Retype all the entries word for word, but omit the pictures.

======== Data

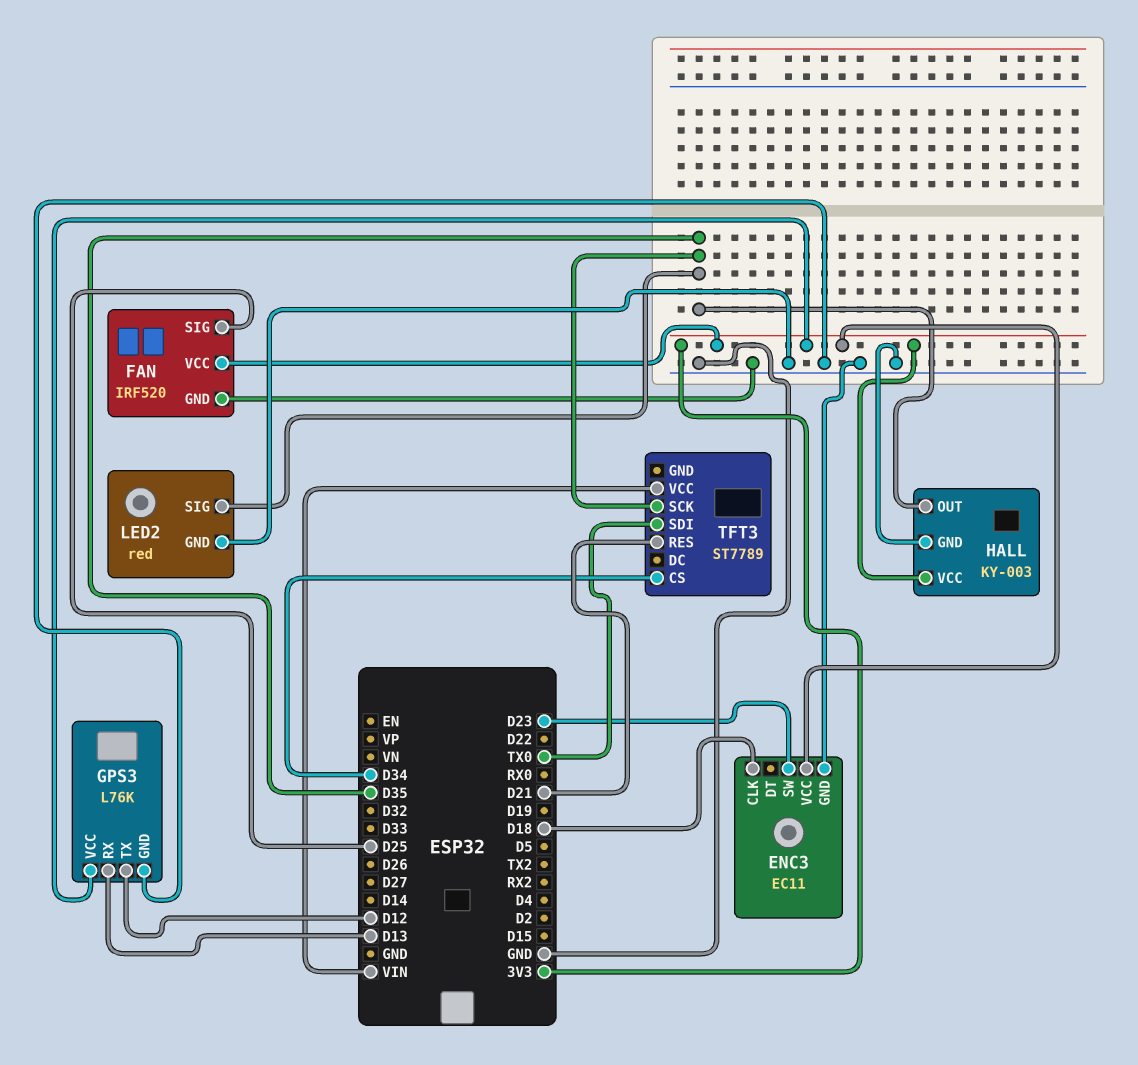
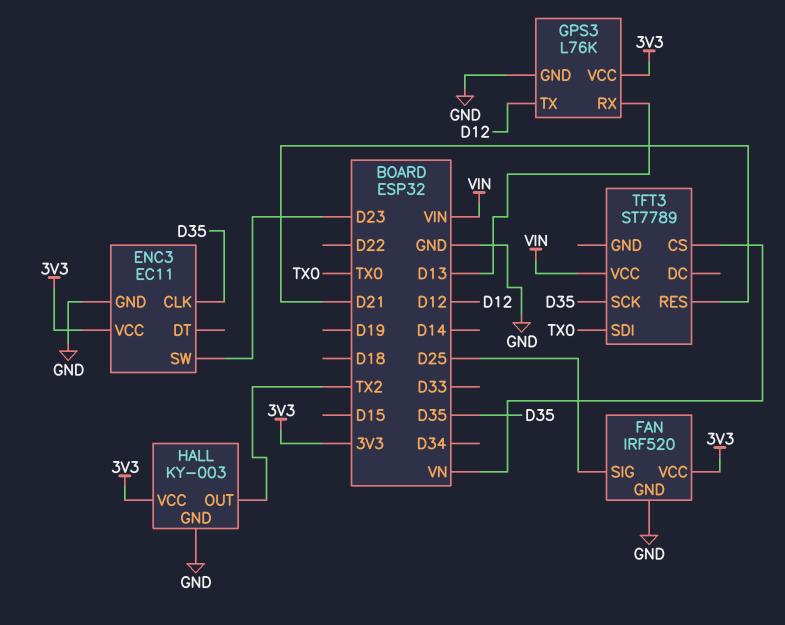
ENC3 pin CLK: D18 -> D35
HALL pin OUT: D35 -> TX2
LED2: red -> none
LED2 pin GND: GND -> none
LED2 pin SIG: D35 -> none
TFT3 pin CS: D34 -> VN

================

▶ [Solution to this problem]:
ENC3 pin CLK: D18 -> D35
HALL pin OUT: D35 -> TX2
LED2: red -> none
LED2 pin GND: GND -> none
LED2 pin SIG: D35 -> none
TFT3 pin CS: D34 -> VN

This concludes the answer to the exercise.